**TASK INSTRUCTIONS:**
Repeat exactly the lines that begin at the one containing "L3: 1uH (COM, N15) -> none" and end at the final line of the records; include no pictures and nothing else.

**RECORDS FOR THIS EXERCISE:**

# # # # #

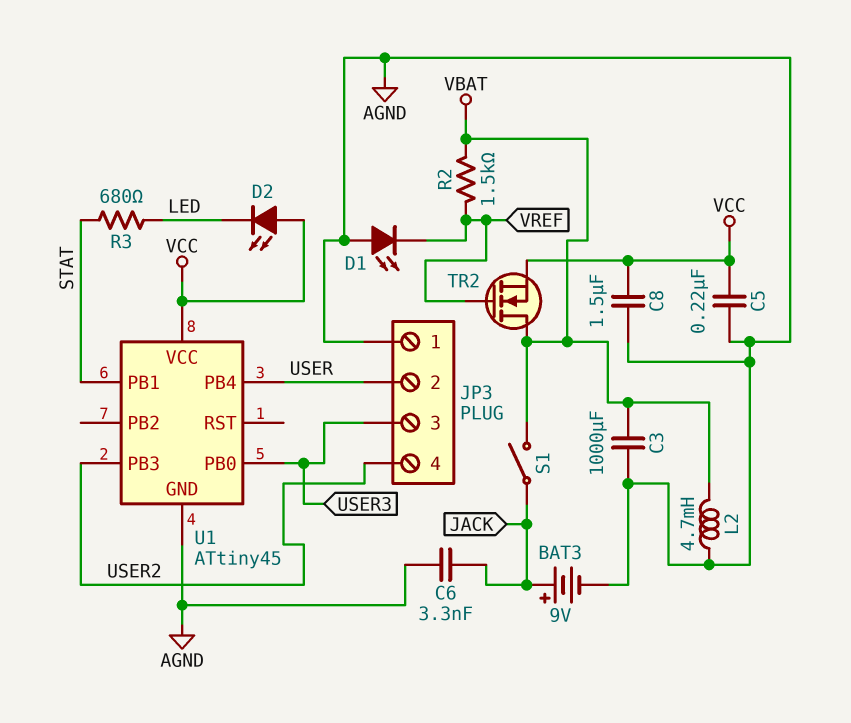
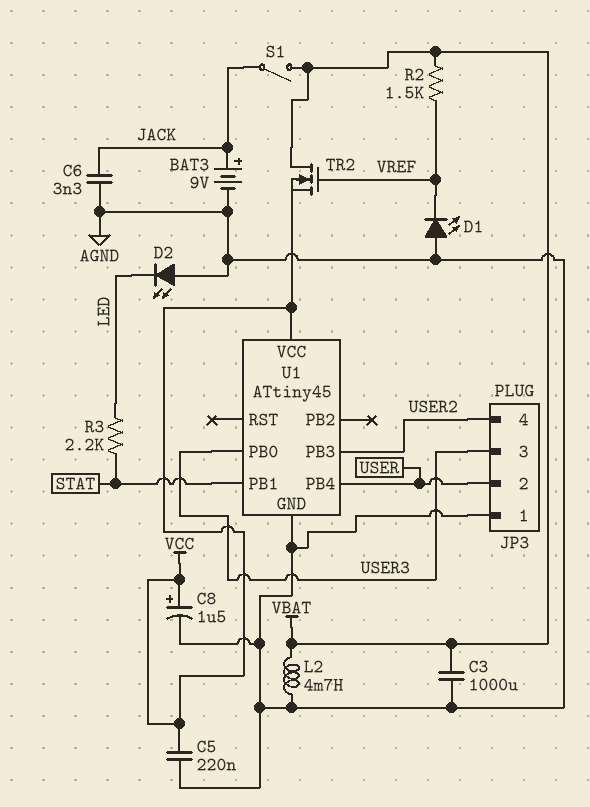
C8: 1.5uF (AGND, VCC) -> 1.5uF (plus VCC, minus AGND)
D2: LED (A VCC, K LED) -> LED (A AGND, K LED)
R3: 680 (LED, STAT) -> 2.2k (LED, STAT)

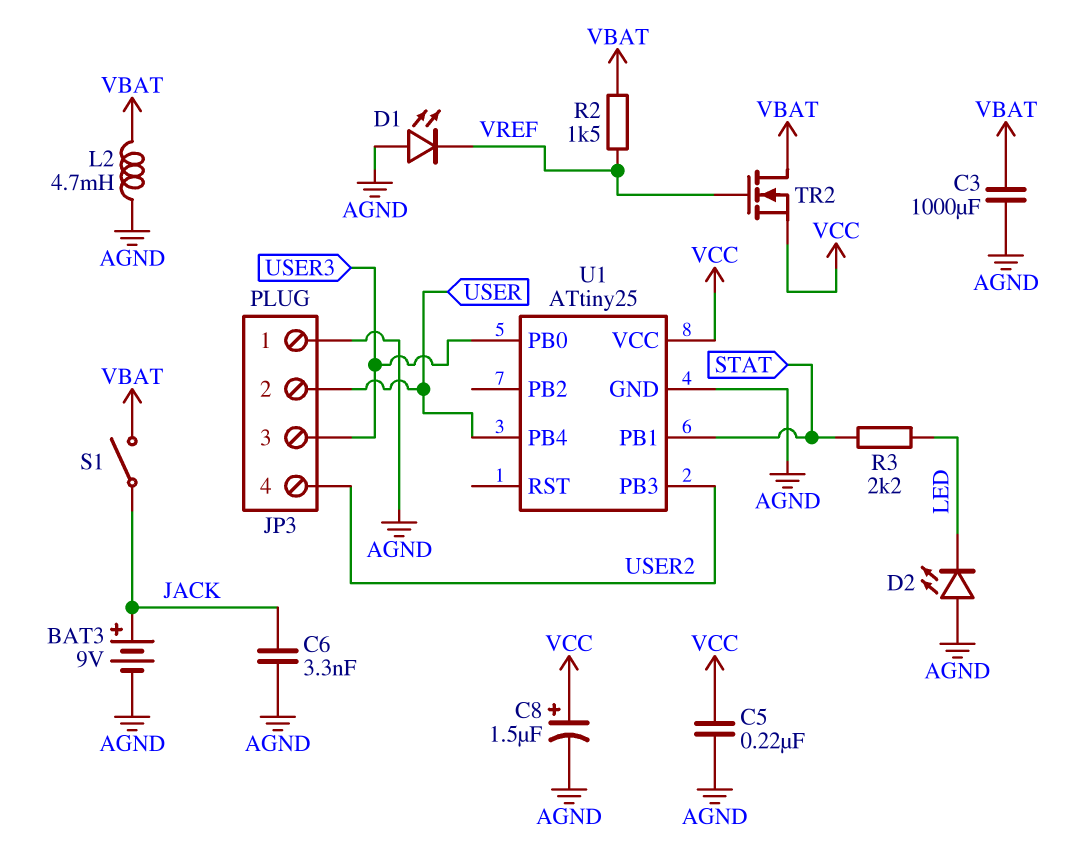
U1: ATtiny45 -> ATtiny25

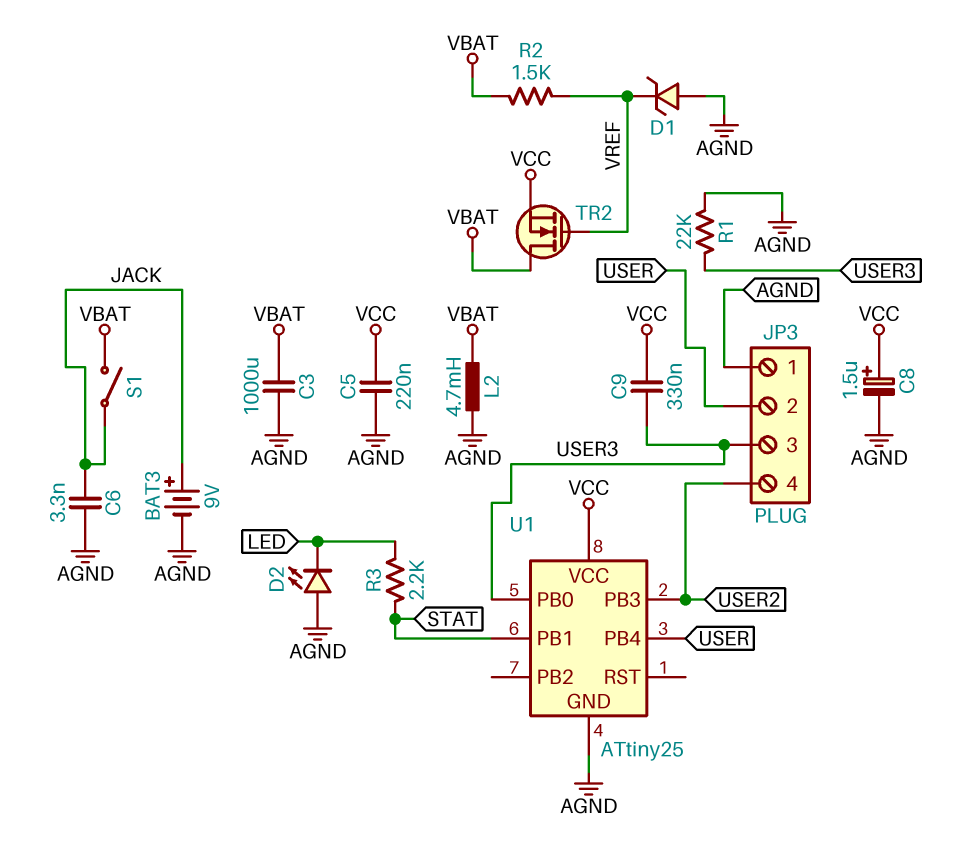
C9: none -> 330nF (USER3, VCC)
D1: LED (A AGND, K VREF) -> zener (A AGND, K VREF)
R1: none -> 22k (AGND, USER3)

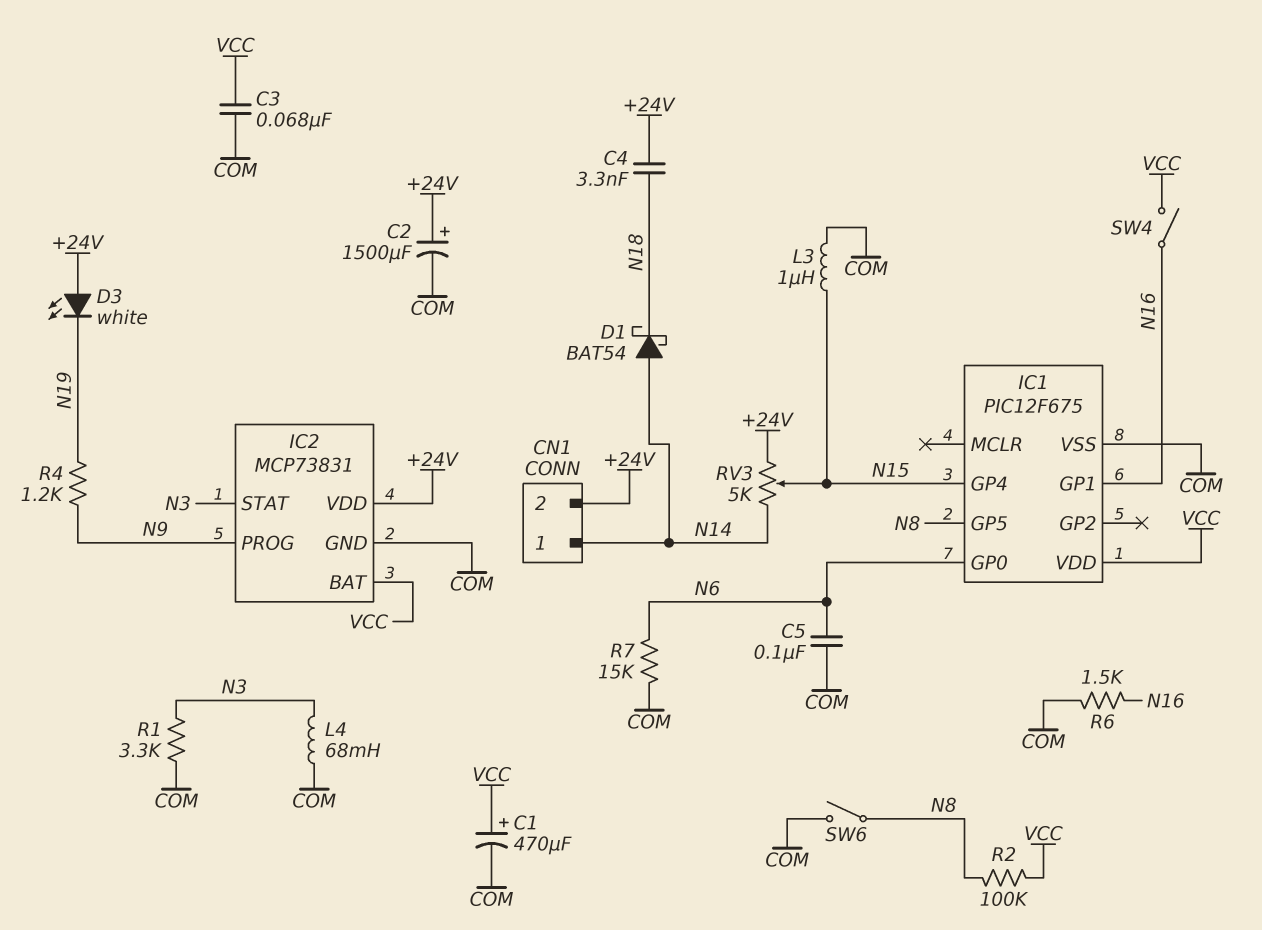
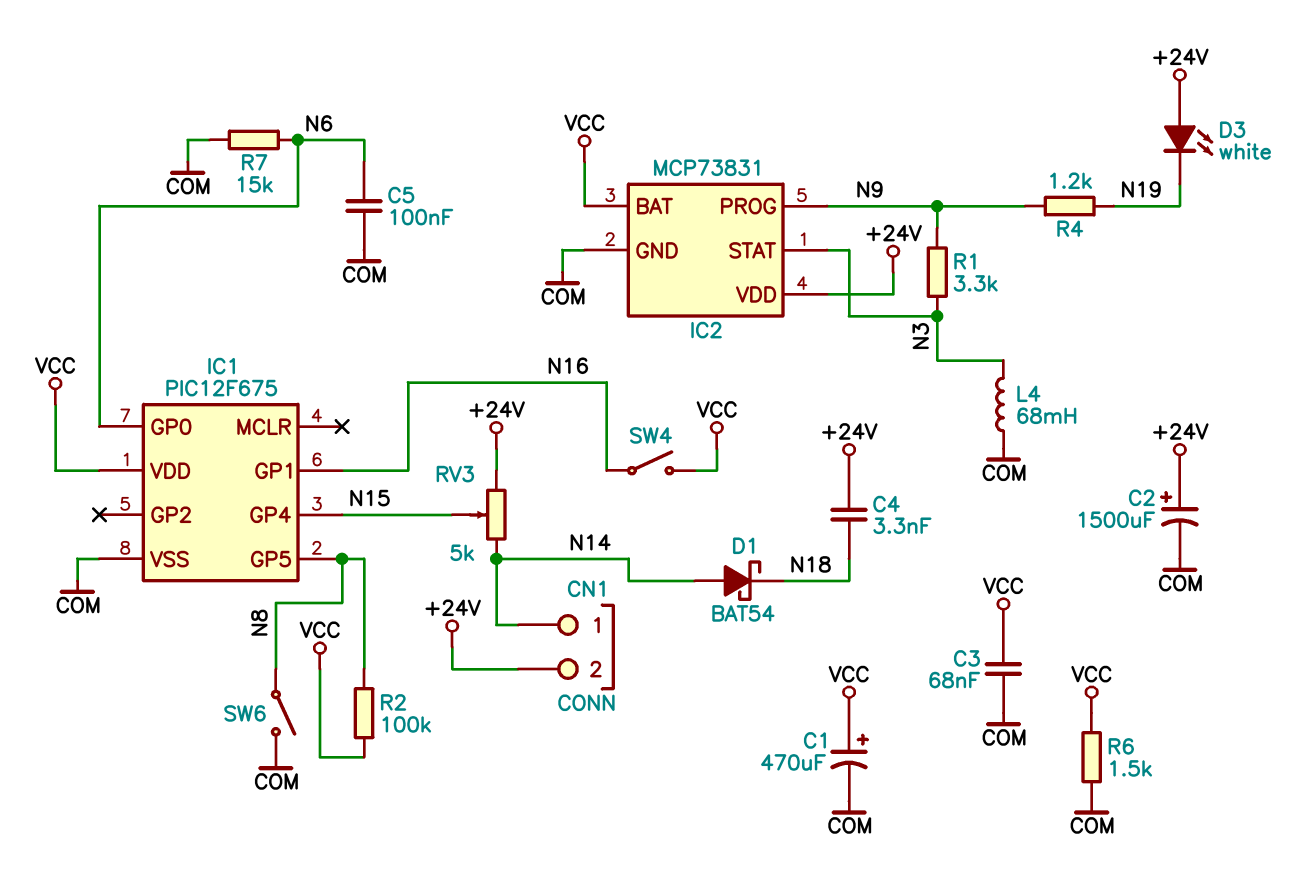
L3: 1uH (COM, N15) -> none
R1: 3.3k (COM, N3) -> 3.3k (N3, N9)
R6: 1.5k (COM, N16) -> 1.5k (COM, VCC)

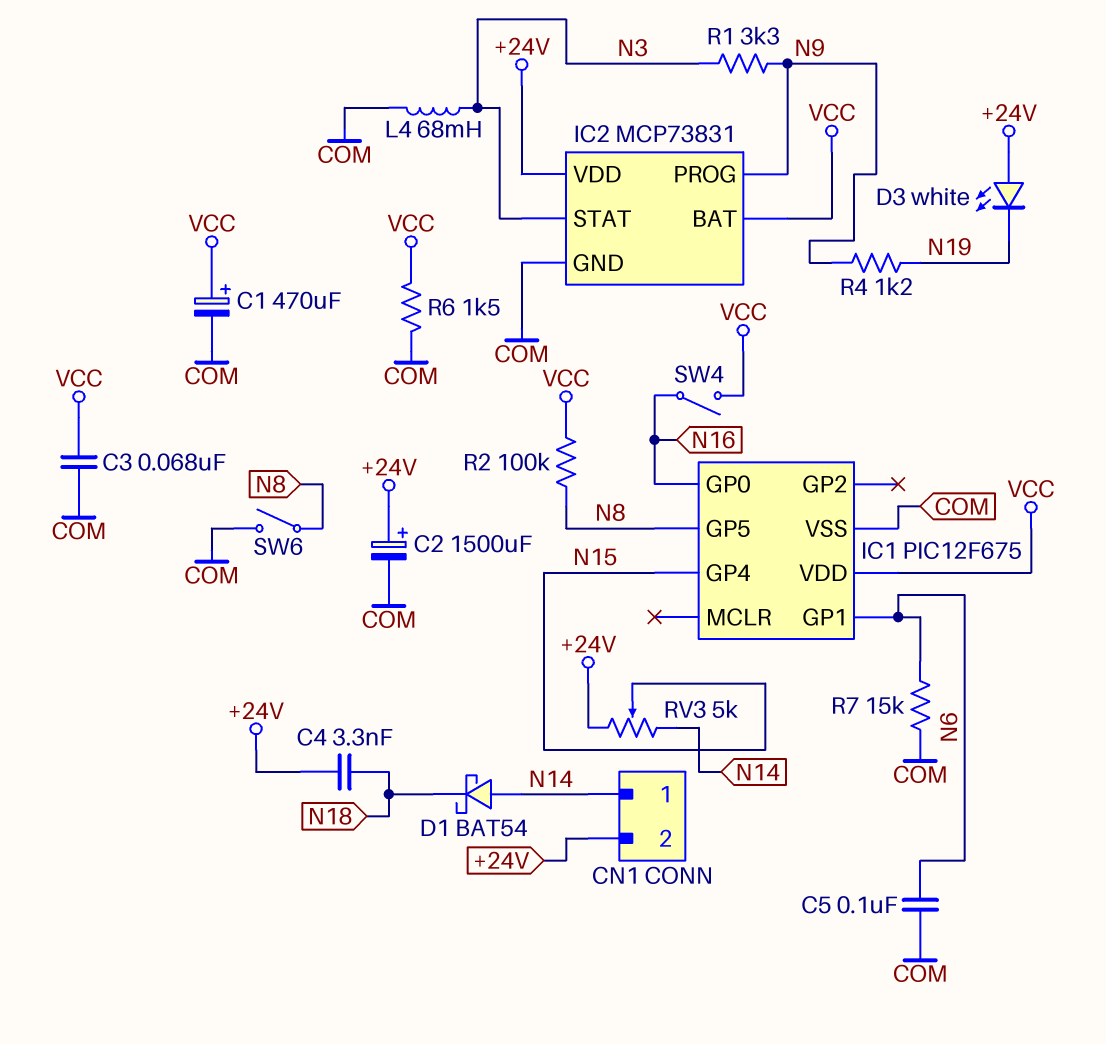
IC1 pin GP0: N6 -> N16
IC1 pin GP1: N16 -> N6

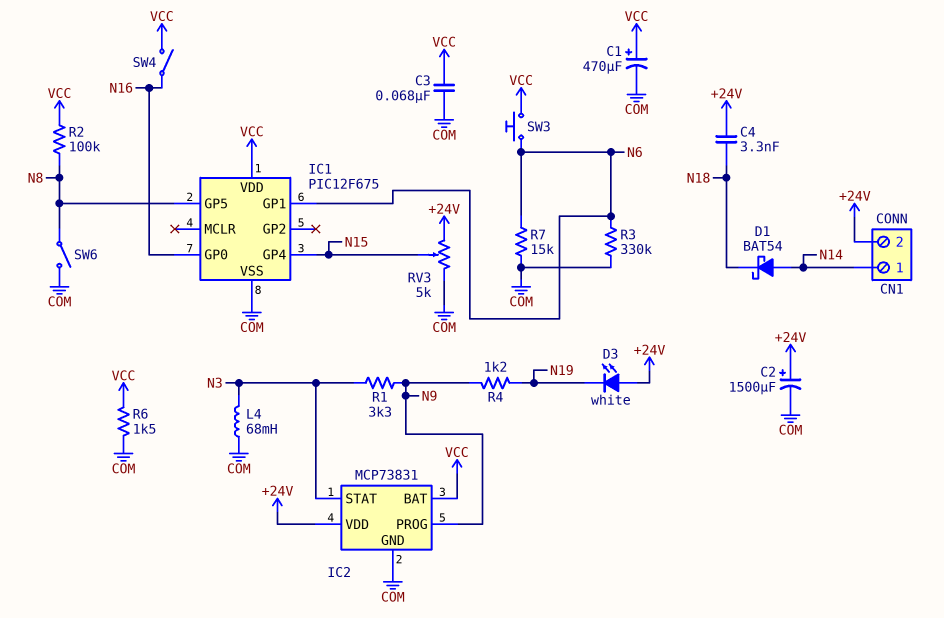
C5: 100nF (COM, N6) -> none
R3: none -> 330k (COM, N6)
RV3: 5k (+24V, N14, wiper N15) -> 5k (+24V, COM, wiper N15)
SW3: none -> button (N6, VCC)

# # # # #

**ANSWER BELOW:**
L3: 1uH (COM, N15) -> none
R1: 3.3k (COM, N3) -> 3.3k (N3, N9)
R6: 1.5k (COM, N16) -> 1.5k (COM, VCC)

IC1 pin GP0: N6 -> N16
IC1 pin GP1: N16 -> N6

C5: 100nF (COM, N6) -> none
R3: none -> 330k (COM, N6)
RV3: 5k (+24V, N14, wiper N15) -> 5k (+24V, COM, wiper N15)
SW3: none -> button (N6, VCC)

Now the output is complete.